*Exercise details*
Across the whole listing, return each line exactly, with no images included.

*Material for the task*
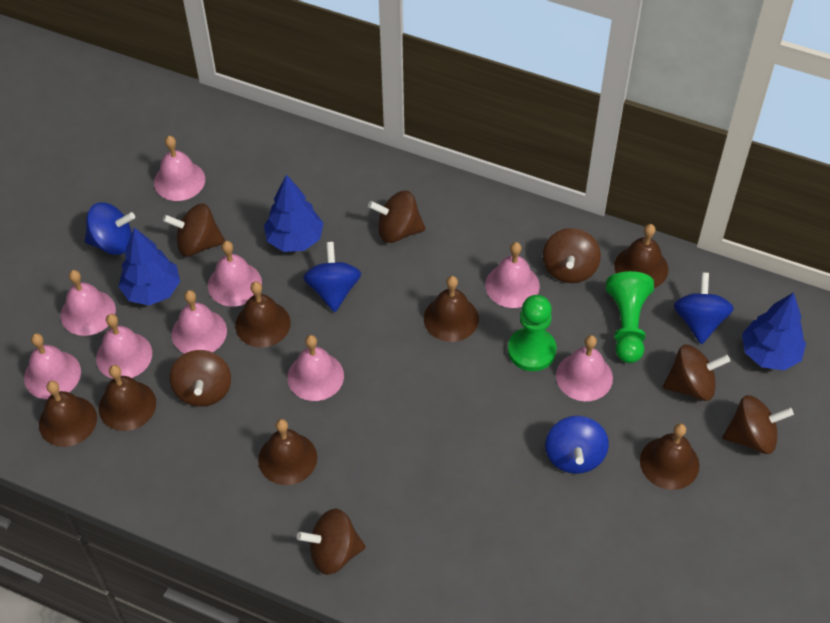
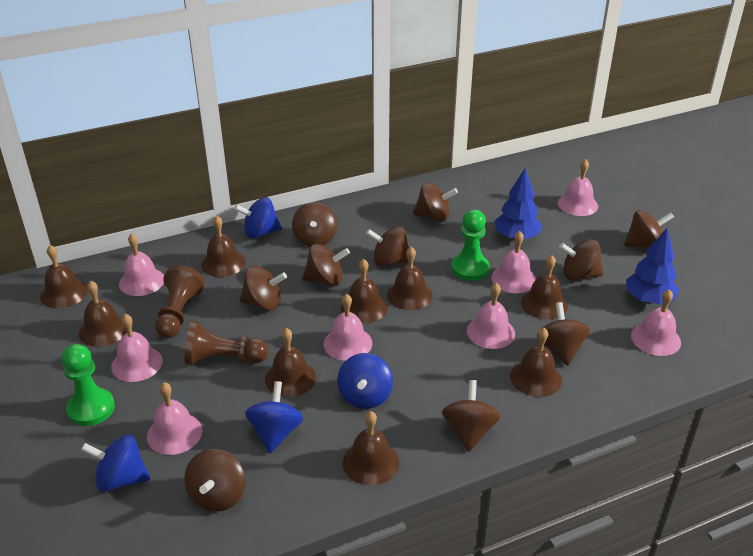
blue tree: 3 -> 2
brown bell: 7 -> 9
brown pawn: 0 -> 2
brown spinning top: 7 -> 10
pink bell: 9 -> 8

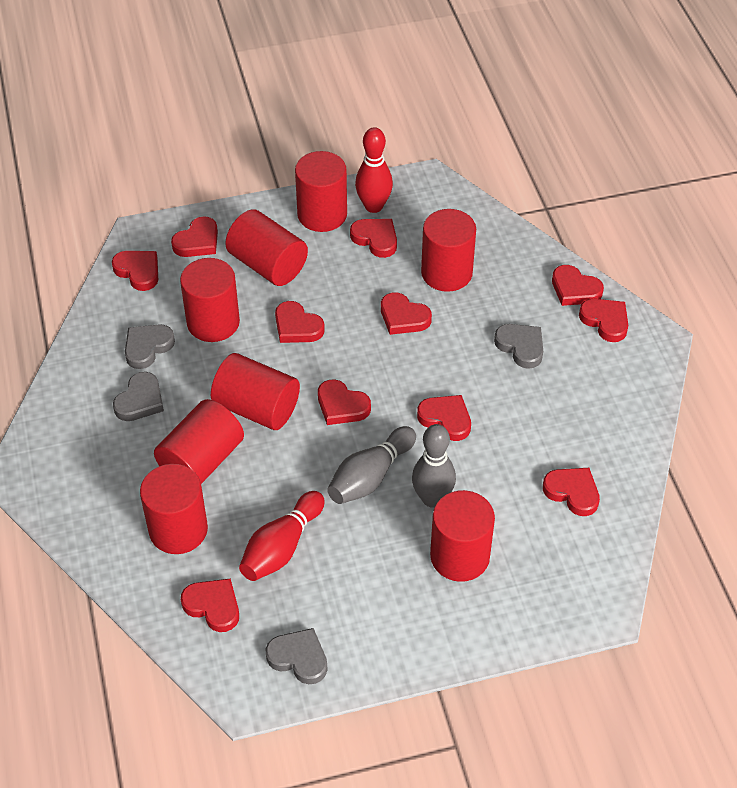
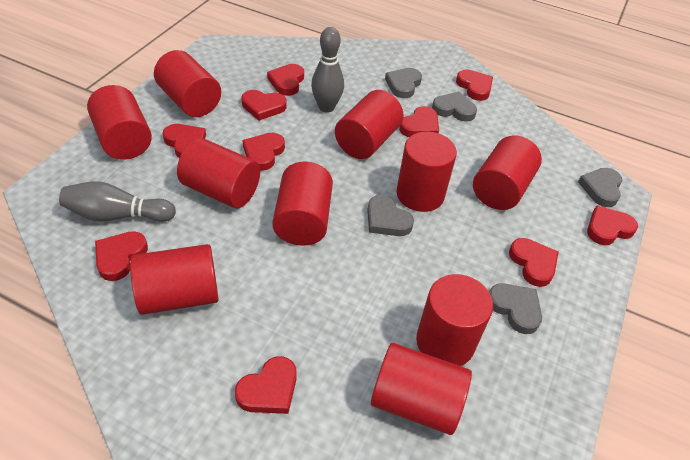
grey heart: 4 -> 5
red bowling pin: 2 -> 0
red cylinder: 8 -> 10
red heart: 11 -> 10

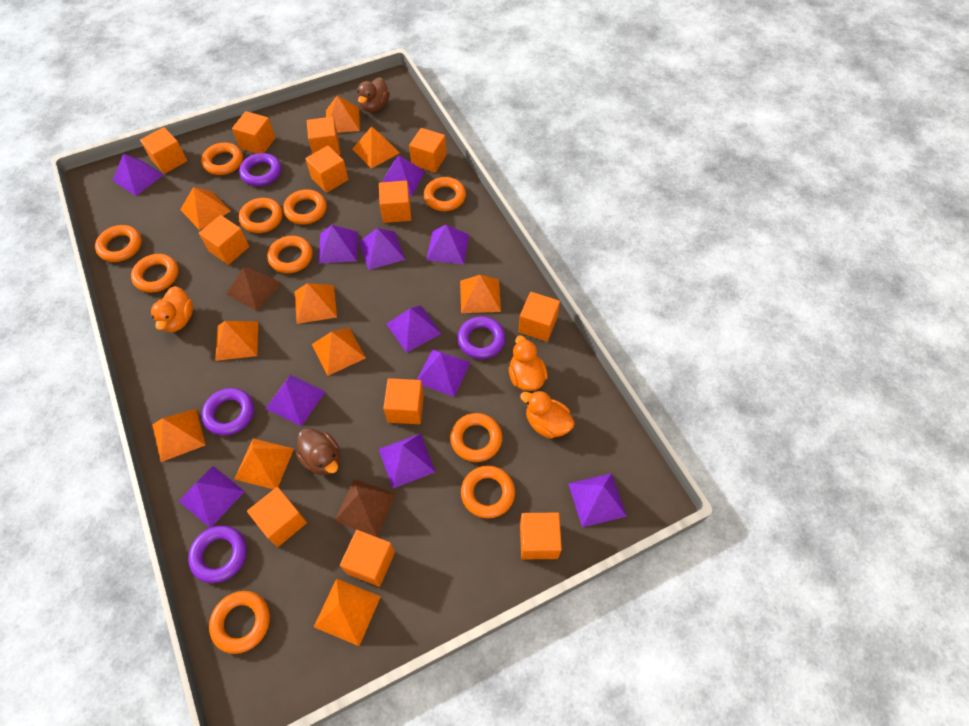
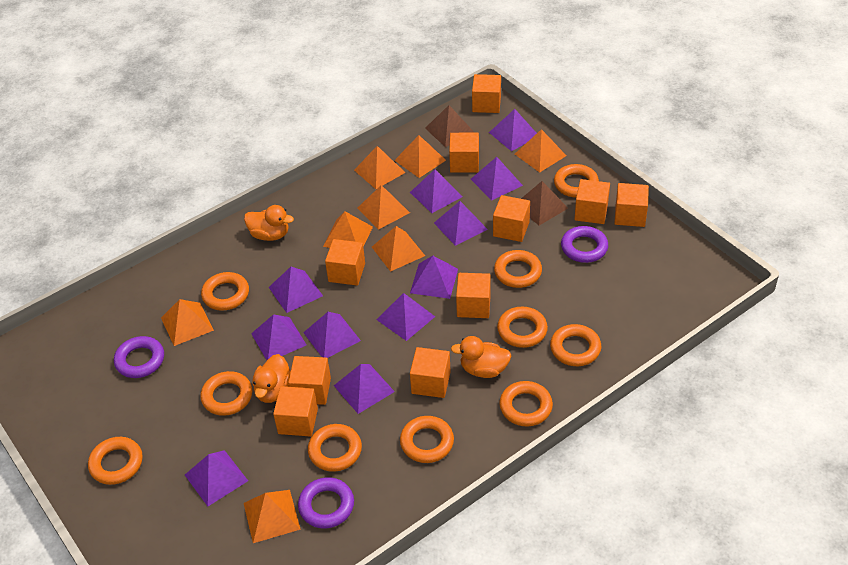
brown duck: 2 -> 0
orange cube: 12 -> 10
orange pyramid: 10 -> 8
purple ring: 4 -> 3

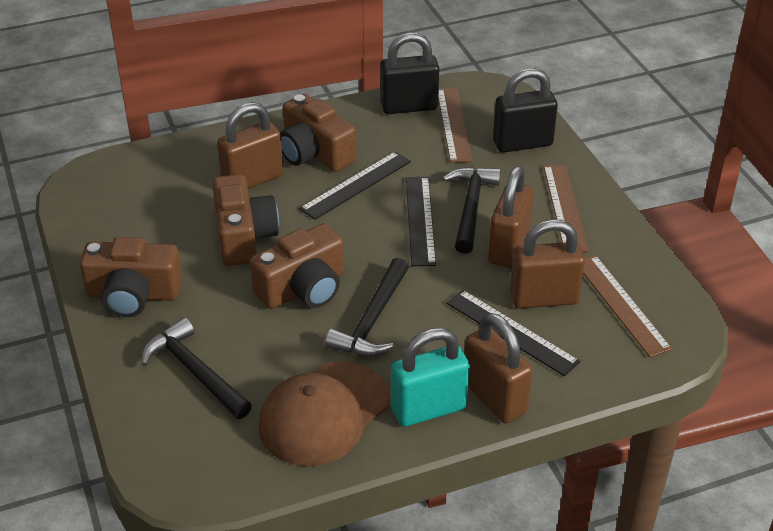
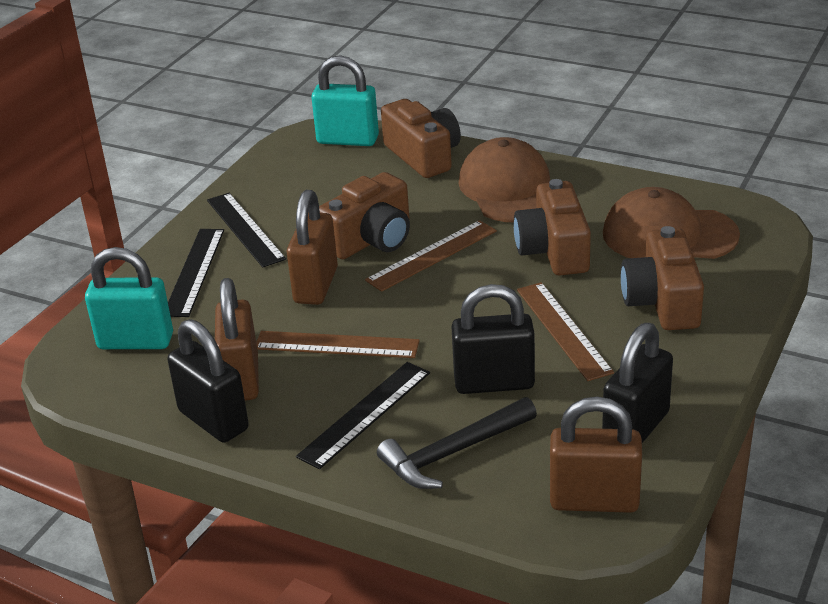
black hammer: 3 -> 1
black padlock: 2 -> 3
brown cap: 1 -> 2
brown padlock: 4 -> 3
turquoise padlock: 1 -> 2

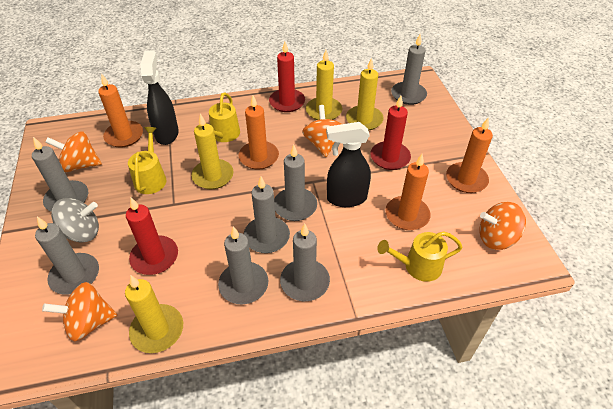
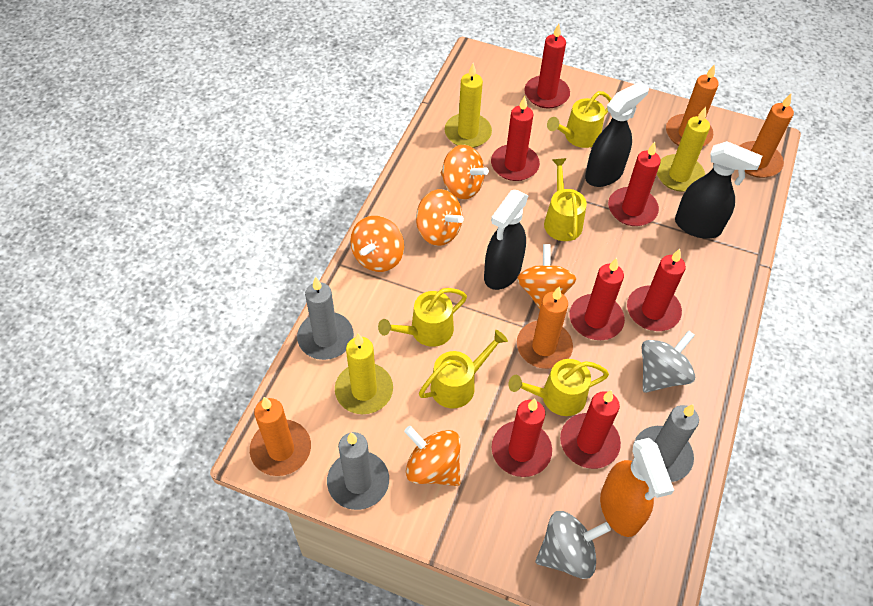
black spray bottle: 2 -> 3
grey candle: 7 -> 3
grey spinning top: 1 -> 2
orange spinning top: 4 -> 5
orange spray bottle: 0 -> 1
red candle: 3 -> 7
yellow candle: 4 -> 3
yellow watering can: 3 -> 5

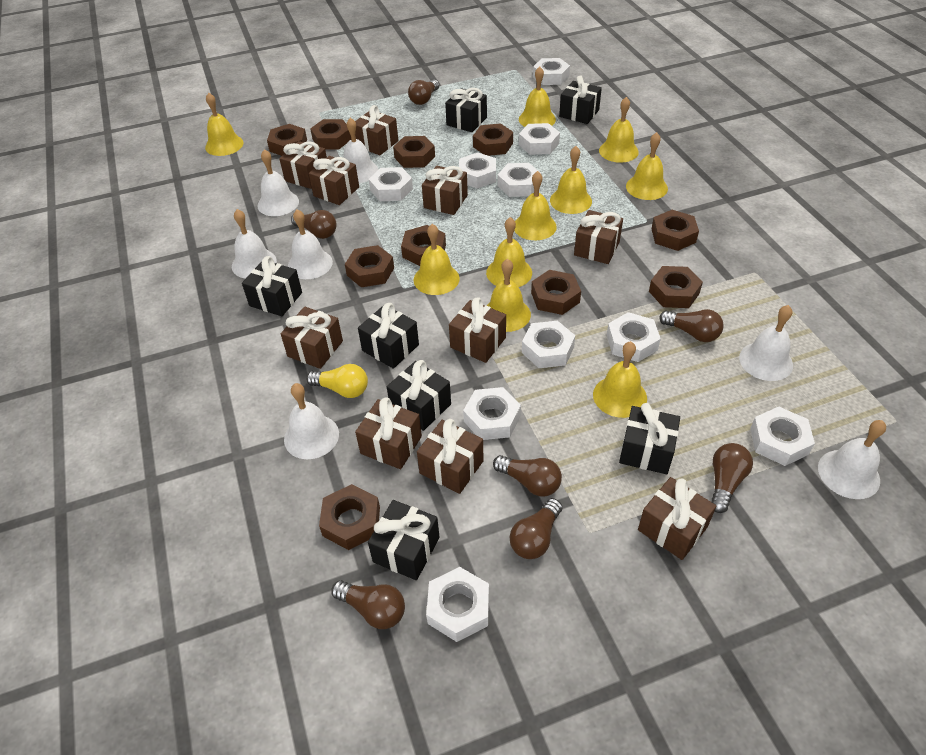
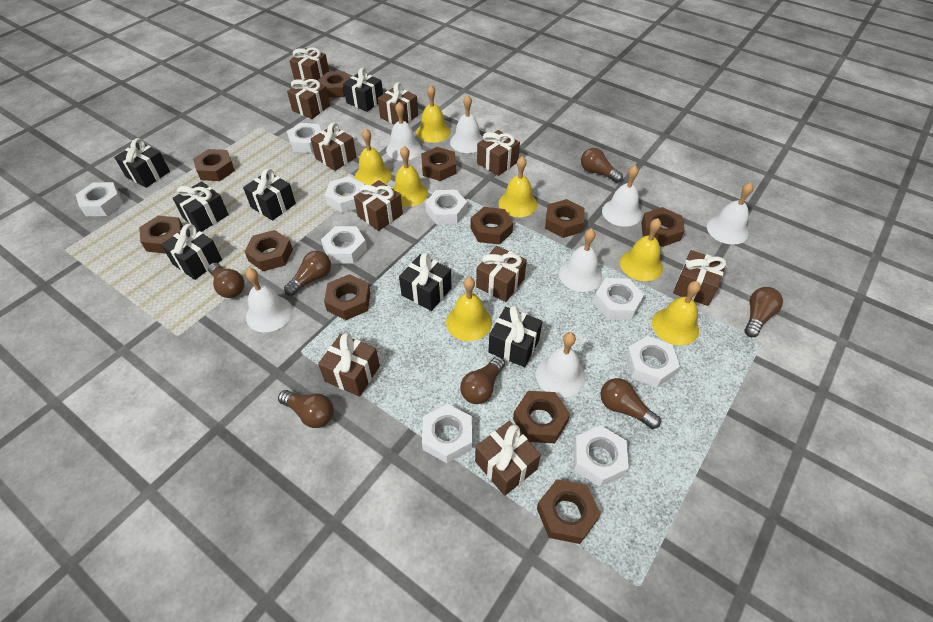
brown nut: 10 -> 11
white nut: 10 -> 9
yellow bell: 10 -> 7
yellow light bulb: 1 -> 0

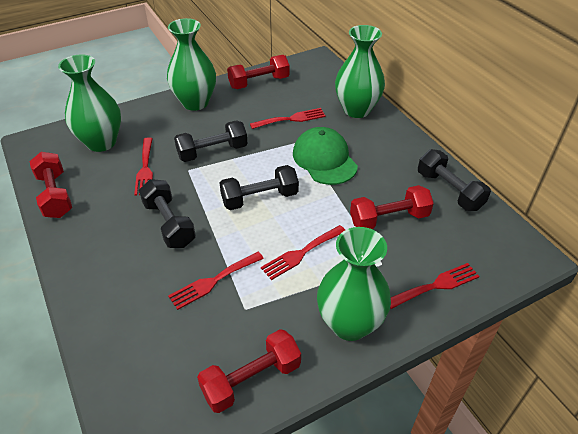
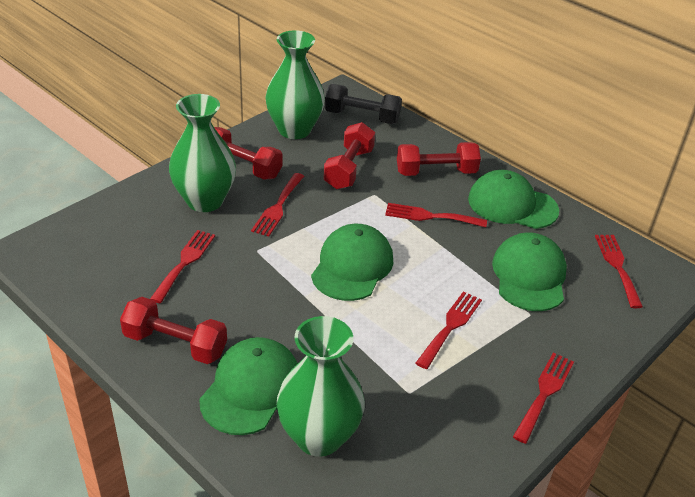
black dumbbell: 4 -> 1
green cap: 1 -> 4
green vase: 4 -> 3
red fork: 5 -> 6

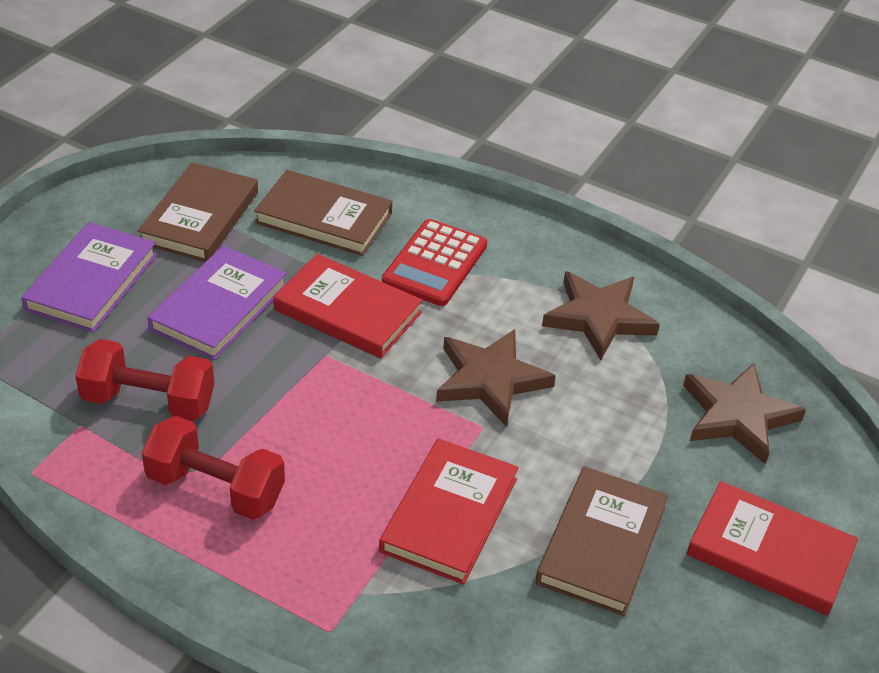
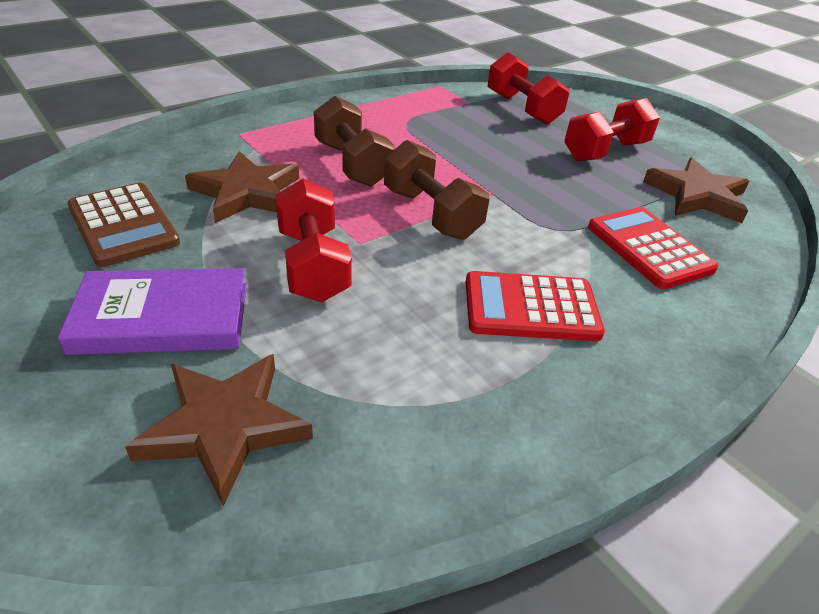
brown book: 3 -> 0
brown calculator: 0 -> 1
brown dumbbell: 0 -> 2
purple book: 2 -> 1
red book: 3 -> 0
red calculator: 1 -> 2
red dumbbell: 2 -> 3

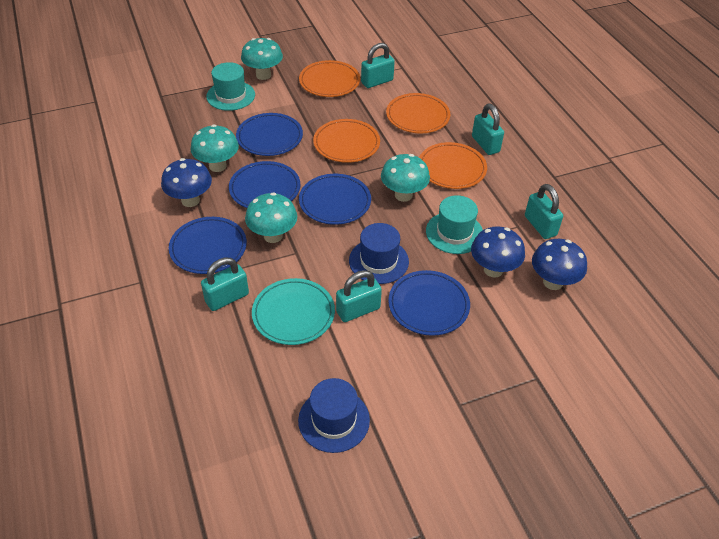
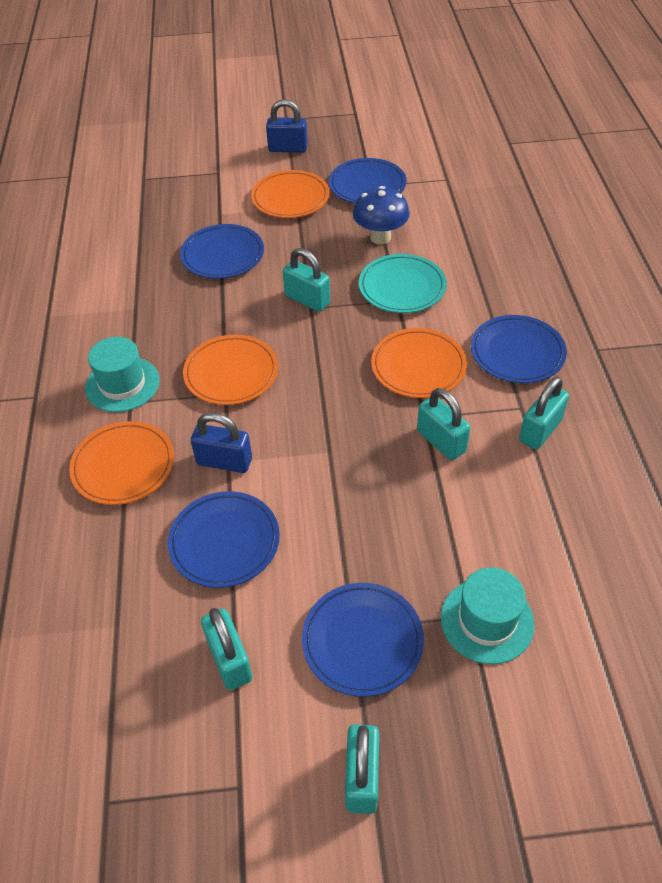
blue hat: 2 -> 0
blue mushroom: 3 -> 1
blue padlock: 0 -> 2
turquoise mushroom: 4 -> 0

*Exercise answer*
blue tree: 3 -> 2
brown bell: 7 -> 9
brown pawn: 0 -> 2
brown spinning top: 7 -> 10
pink bell: 9 -> 8

grey heart: 4 -> 5
red bowling pin: 2 -> 0
red cylinder: 8 -> 10
red heart: 11 -> 10

brown duck: 2 -> 0
orange cube: 12 -> 10
orange pyramid: 10 -> 8
purple ring: 4 -> 3

black hammer: 3 -> 1
black padlock: 2 -> 3
brown cap: 1 -> 2
brown padlock: 4 -> 3
turquoise padlock: 1 -> 2

black spray bottle: 2 -> 3
grey candle: 7 -> 3
grey spinning top: 1 -> 2
orange spinning top: 4 -> 5
orange spray bottle: 0 -> 1
red candle: 3 -> 7
yellow candle: 4 -> 3
yellow watering can: 3 -> 5

brown nut: 10 -> 11
white nut: 10 -> 9
yellow bell: 10 -> 7
yellow light bulb: 1 -> 0

black dumbbell: 4 -> 1
green cap: 1 -> 4
green vase: 4 -> 3
red fork: 5 -> 6

brown book: 3 -> 0
brown calculator: 0 -> 1
brown dumbbell: 0 -> 2
purple book: 2 -> 1
red book: 3 -> 0
red calculator: 1 -> 2
red dumbbell: 2 -> 3

blue hat: 2 -> 0
blue mushroom: 3 -> 1
blue padlock: 0 -> 2
turquoise mushroom: 4 -> 0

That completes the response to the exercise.